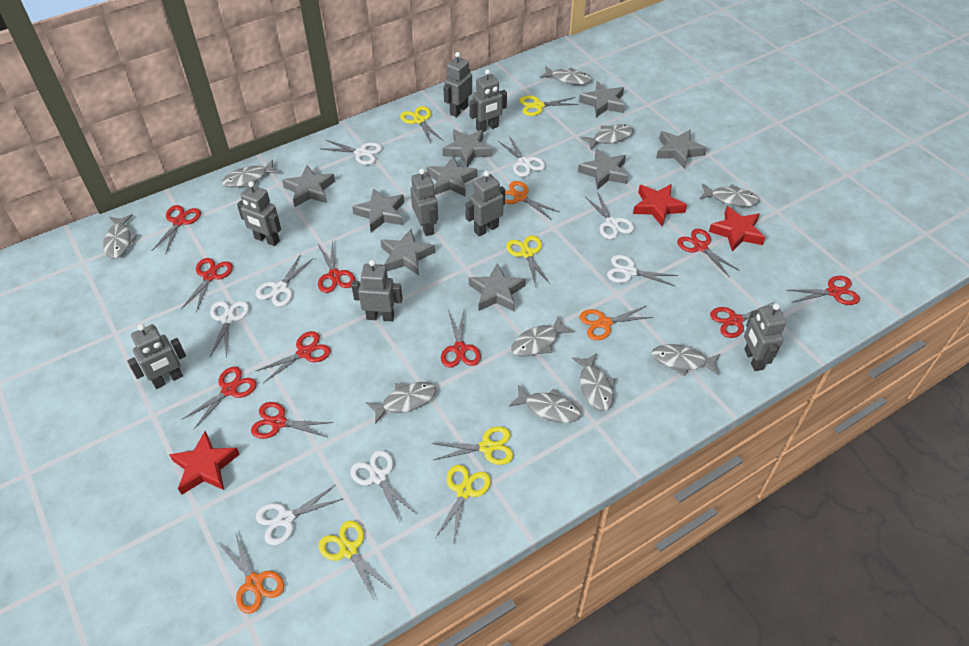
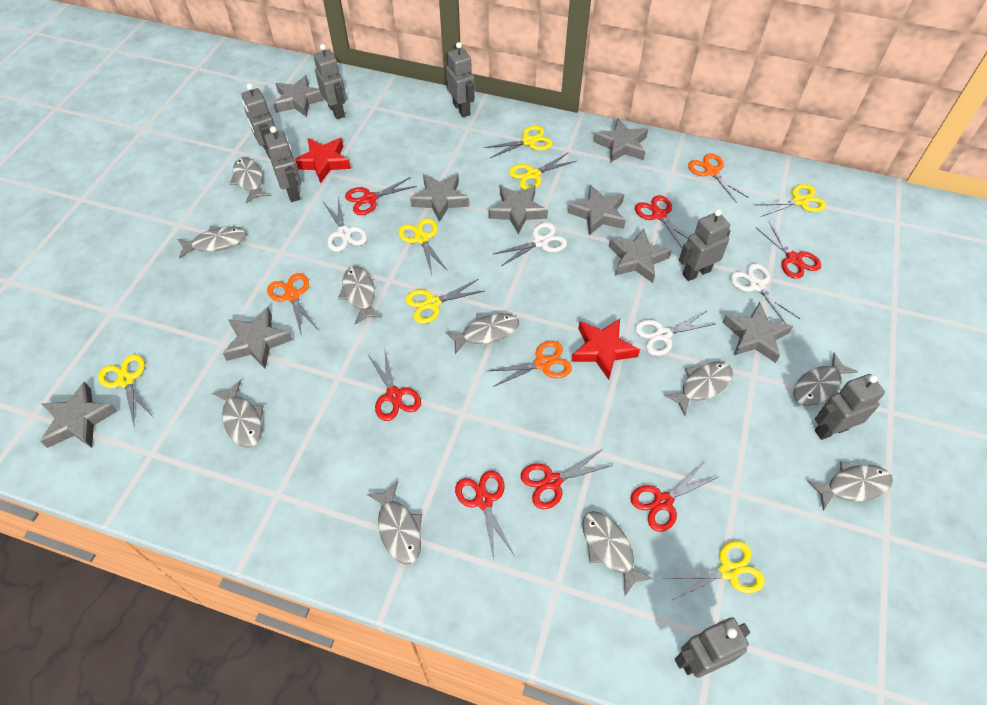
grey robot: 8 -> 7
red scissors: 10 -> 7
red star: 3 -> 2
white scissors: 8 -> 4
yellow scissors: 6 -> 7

Task prompt —
When you transcribe the lines above, keep every word exact but leave the pictures behind.

Answer to this task —
grey robot: 8 -> 7
red scissors: 10 -> 7
red star: 3 -> 2
white scissors: 8 -> 4
yellow scissors: 6 -> 7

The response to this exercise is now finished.